*ASSIGNMENT*:
Starting at the line that holds "locker: (148, 256) -> (246, 414), moved", quote every line through the end of the records, both boundary lines included. Omit the pictures.

Dataset records:
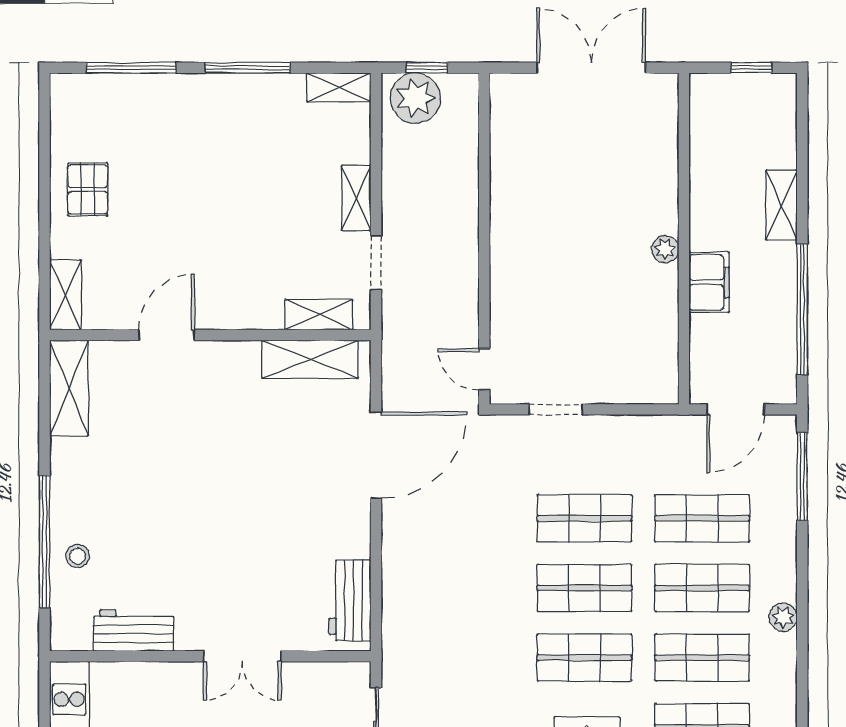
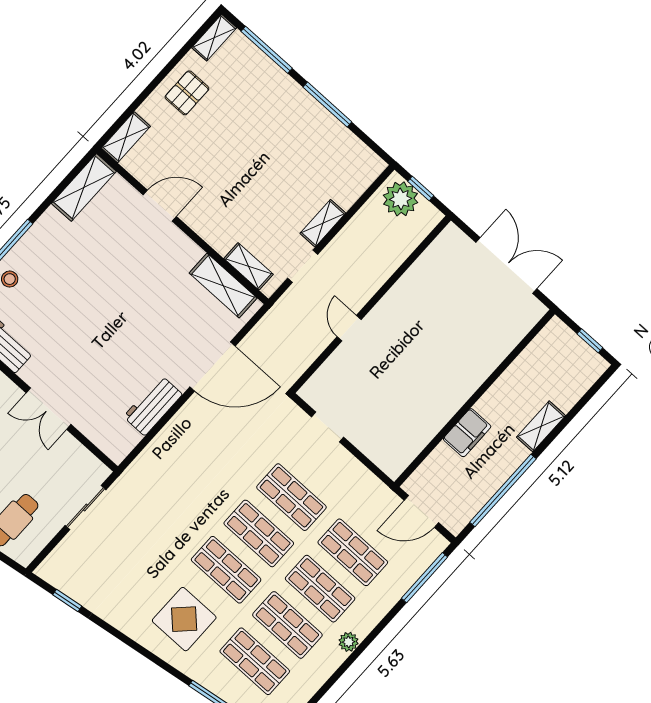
shelving: (339, 87) -> (214, 38), moved, turned 90
plant: (665, 249) -> (460, 395), removed
door: (484, 369) -> (349, 328), moved
workbench: (350, 600) -> (153, 405), moved

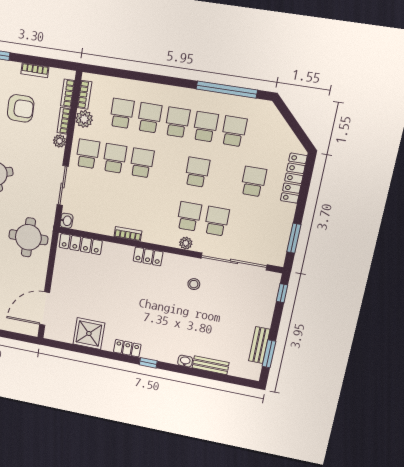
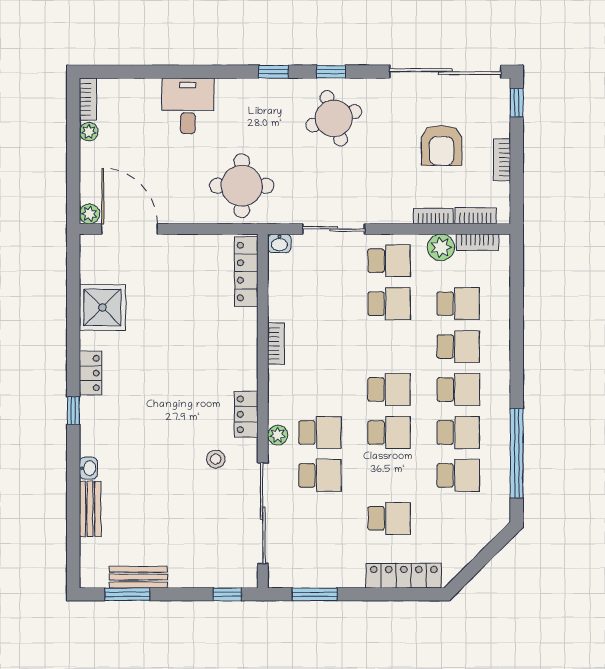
plant: (60, 141) -> (90, 214), moved
school desk: (142, 163) -> (389, 390), moved
locker: (148, 256) -> (246, 414), moved

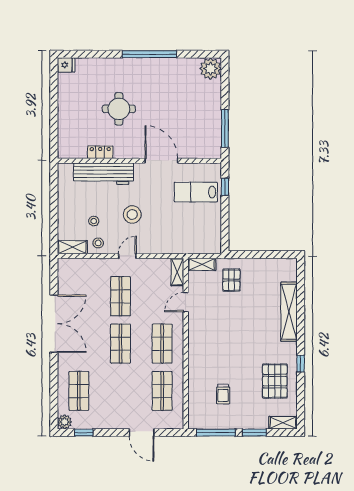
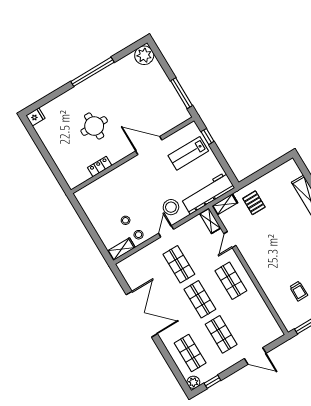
workbench: (104, 174) -> (208, 193), moved, turned 180
stool: (132, 214) -> (171, 207), moved
shop shelf: (162, 391) -> (221, 334), moved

*ANSWER SECTION*:
locker: (148, 256) -> (246, 414), moved

workbench: (104, 174) -> (208, 193), moved, turned 180
stool: (132, 214) -> (171, 207), moved
shop shelf: (162, 391) -> (221, 334), moved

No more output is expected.